WORK ORDER: As the answer, set down the lines below from the one containing "C14: 470nF (FILT2, J2/2) -> none" through the one containing "U4 pin GND: -9V -> 0V", exactly and inclusively, and no others.

SOURCE MATERIAL:
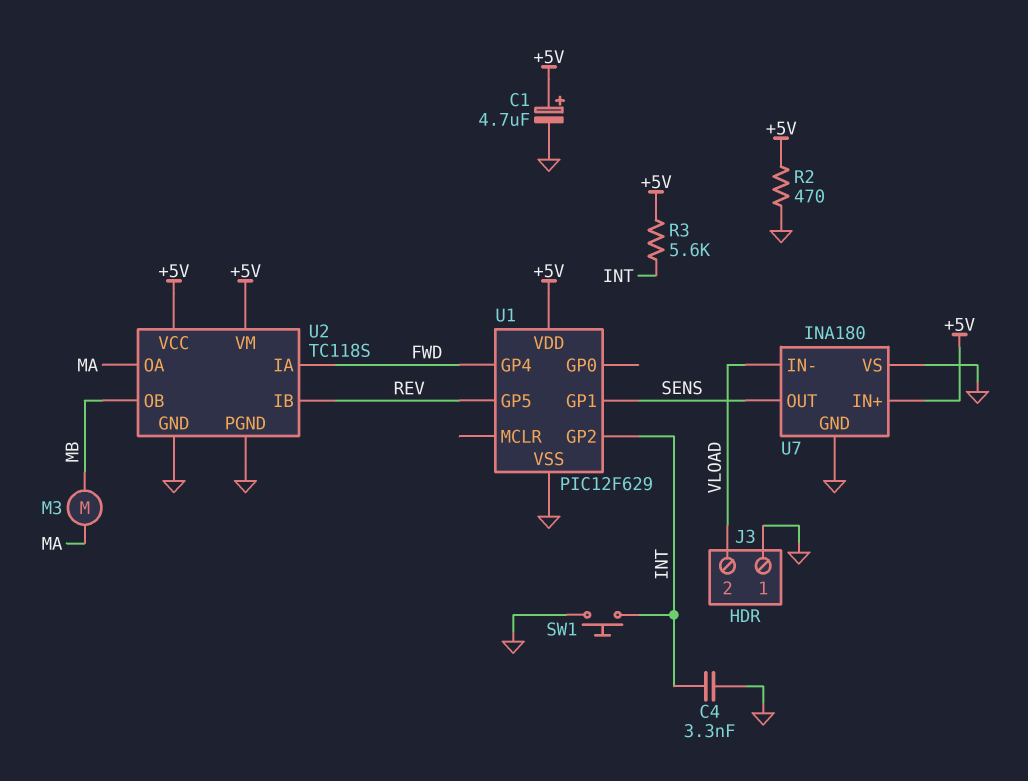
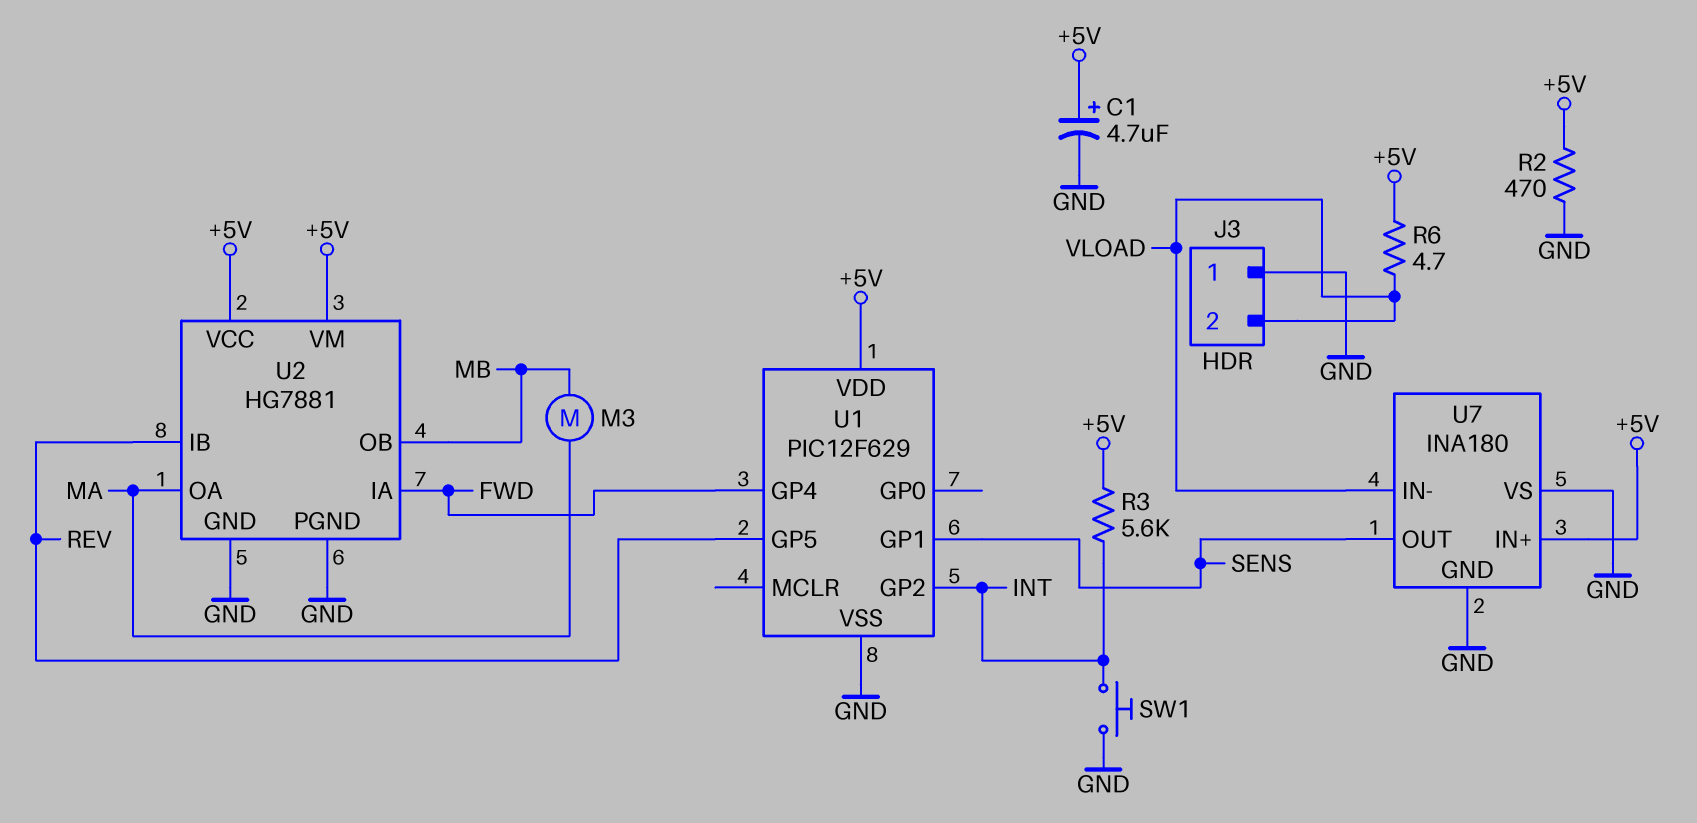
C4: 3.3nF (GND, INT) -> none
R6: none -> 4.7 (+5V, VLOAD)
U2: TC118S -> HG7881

* * *

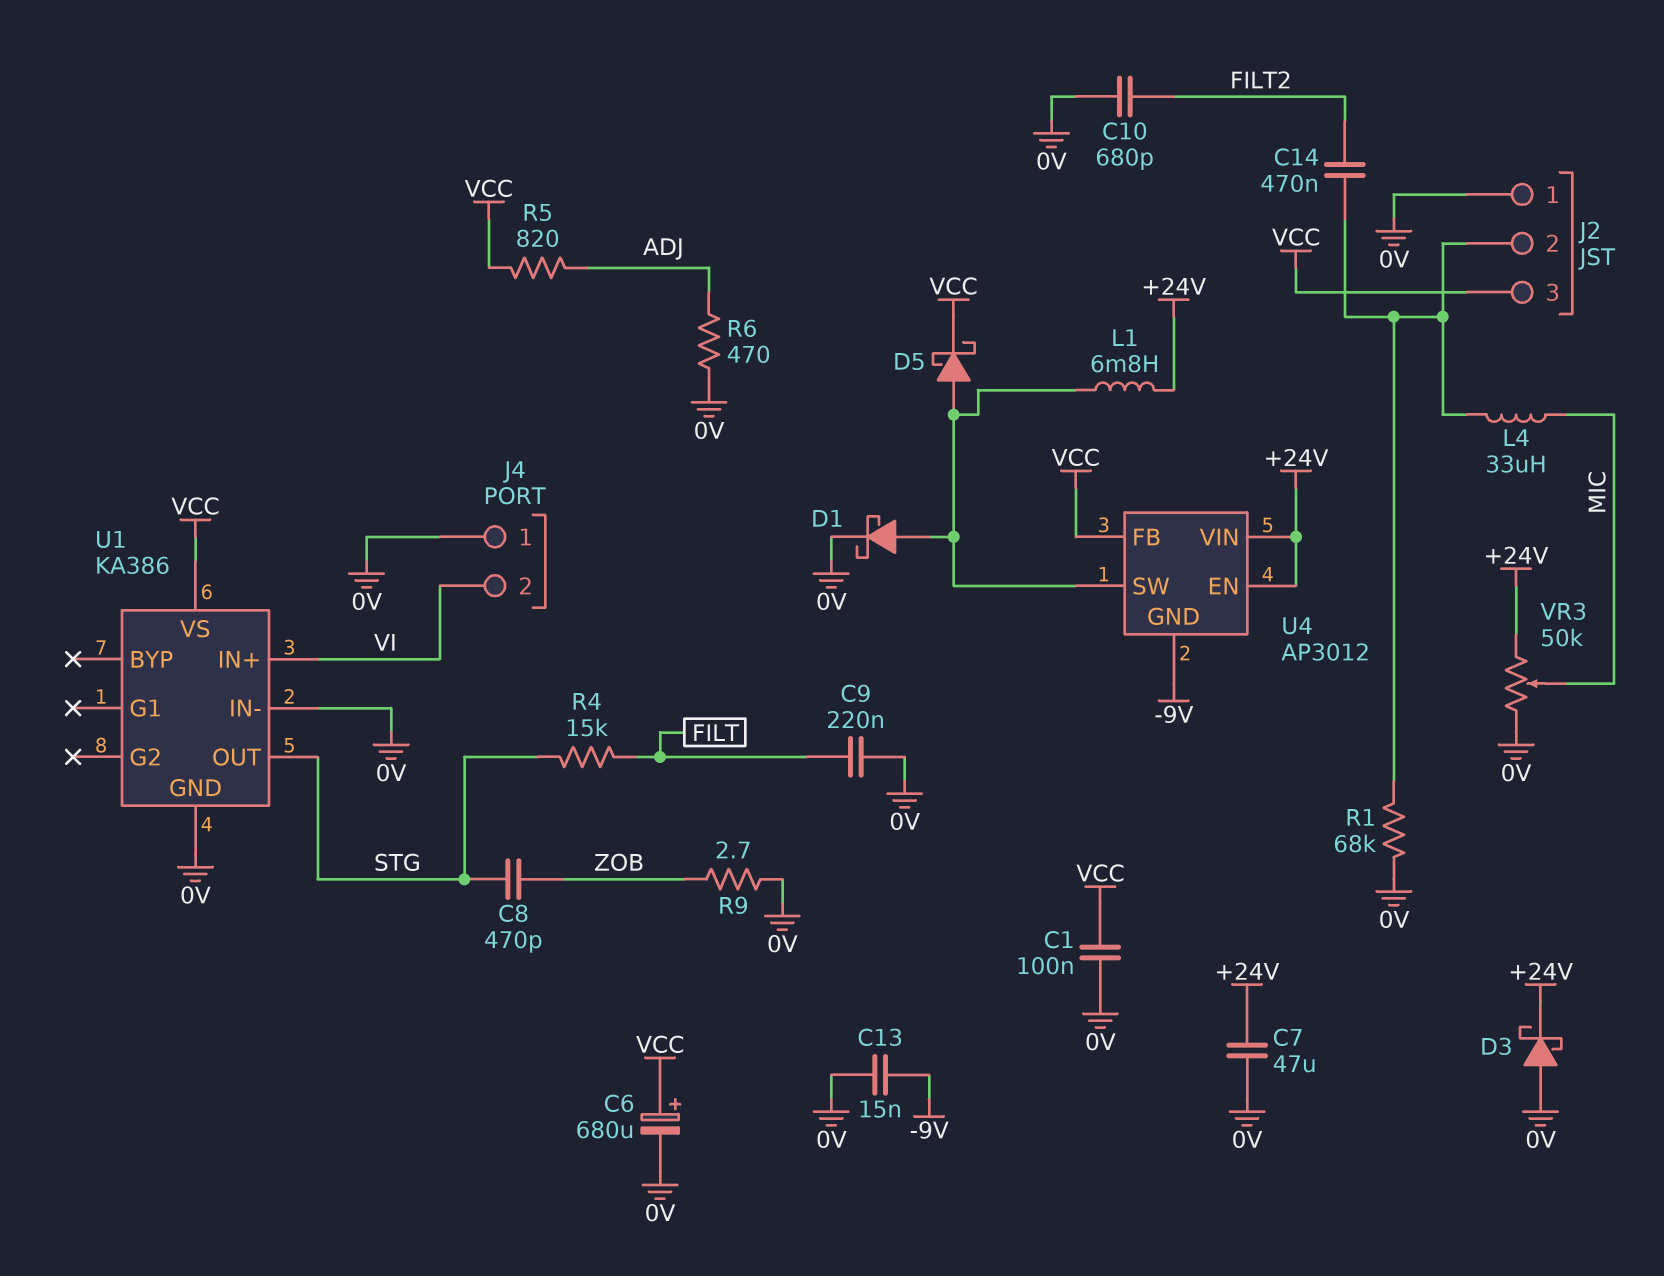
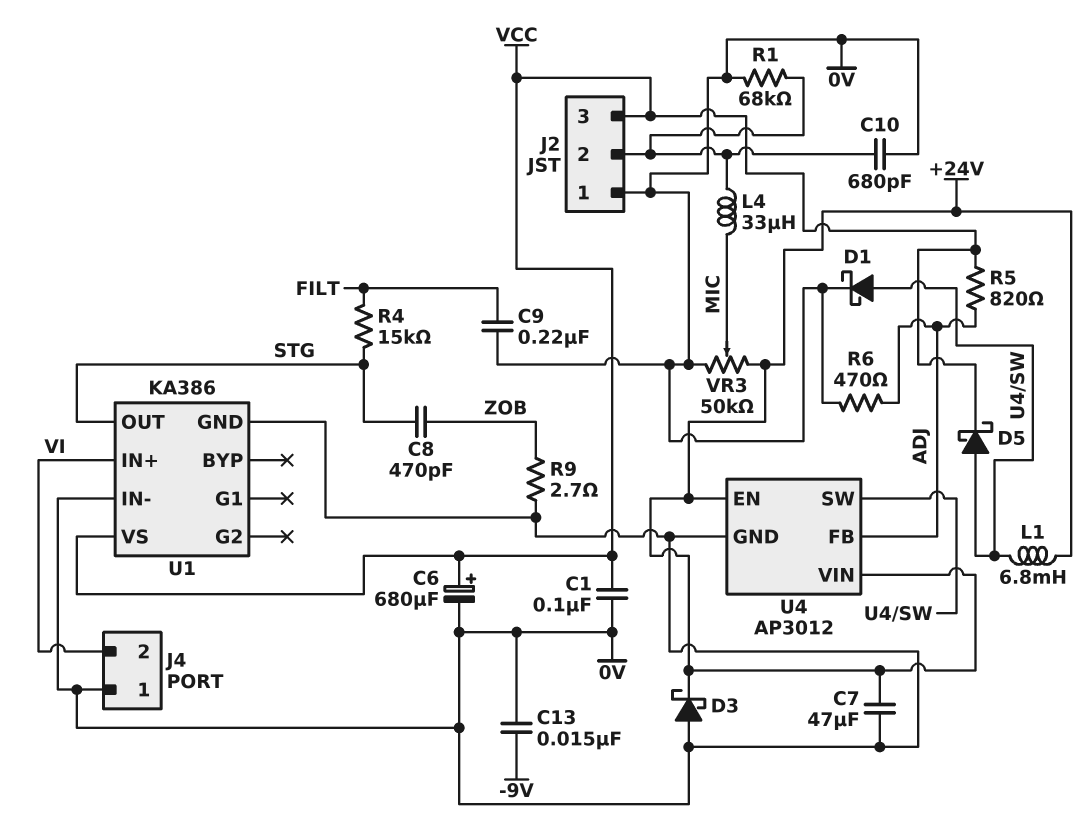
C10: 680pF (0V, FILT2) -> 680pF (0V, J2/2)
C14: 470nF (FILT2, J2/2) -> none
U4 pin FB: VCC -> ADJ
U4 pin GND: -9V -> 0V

* * *

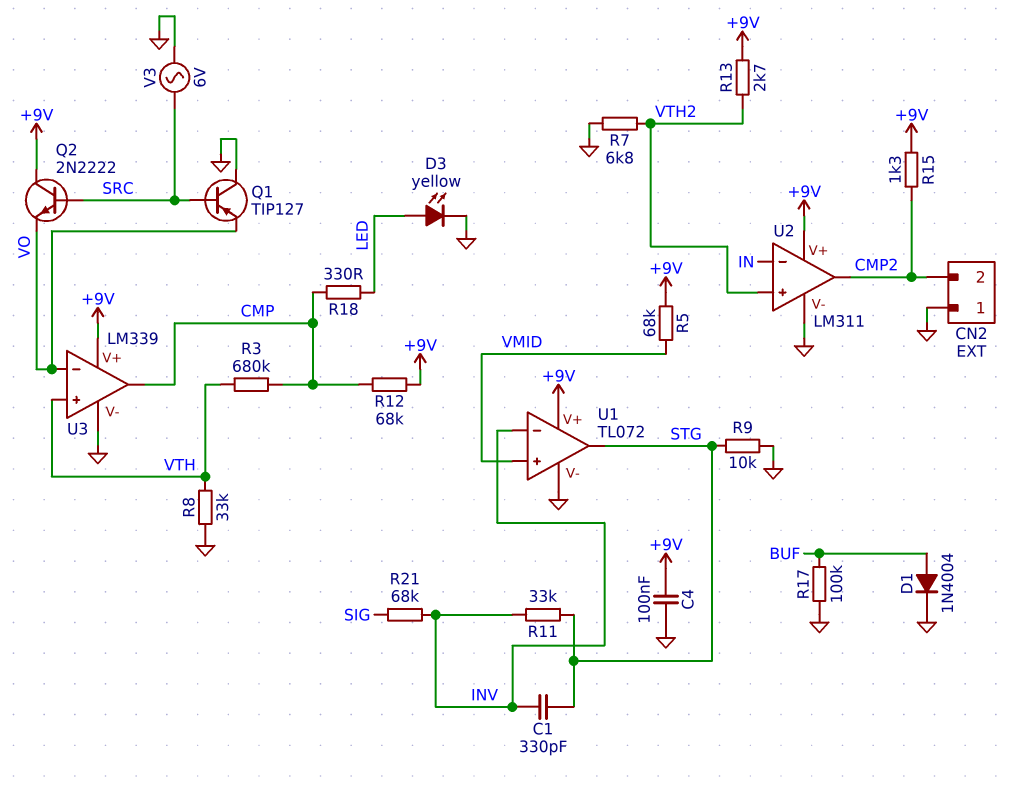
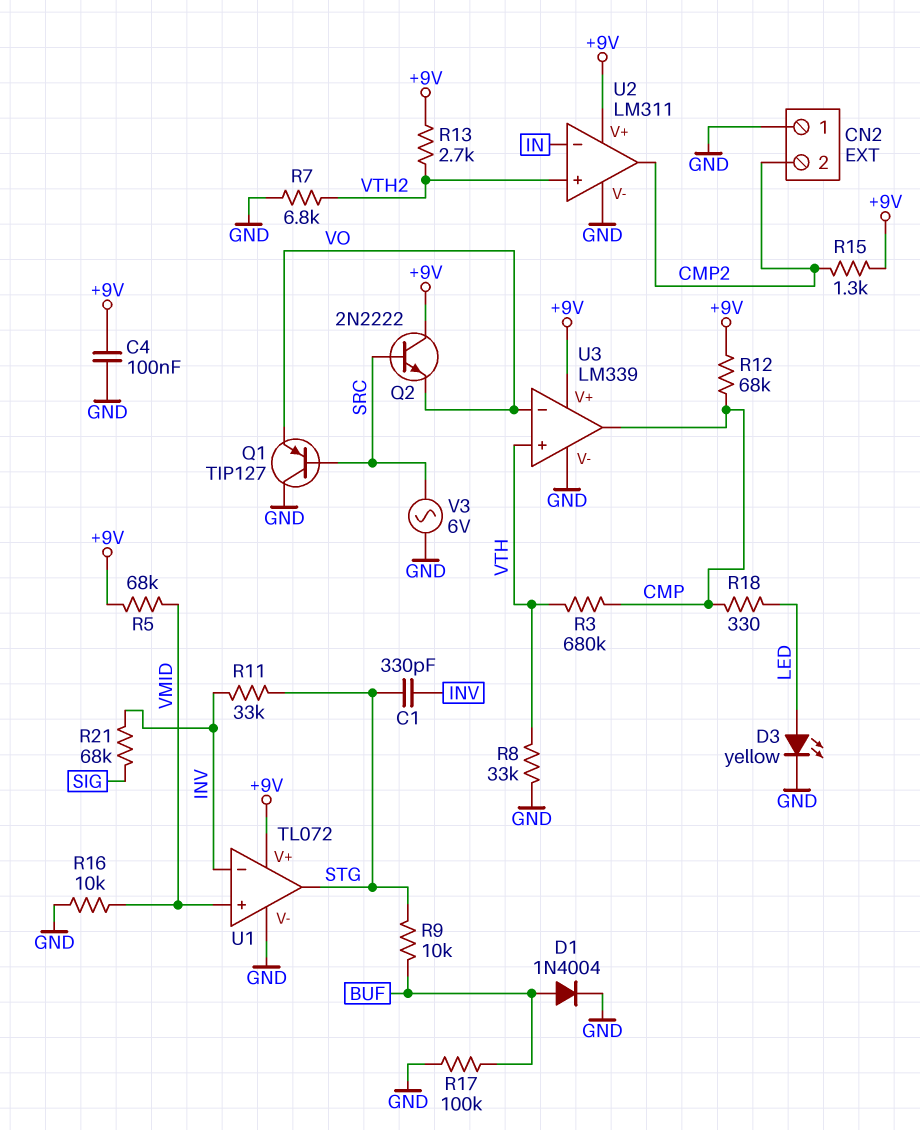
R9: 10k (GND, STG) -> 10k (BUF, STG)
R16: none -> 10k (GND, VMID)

ANSWER FOR THE TASK:
C14: 470nF (FILT2, J2/2) -> none
U4 pin FB: VCC -> ADJ
U4 pin GND: -9V -> 0V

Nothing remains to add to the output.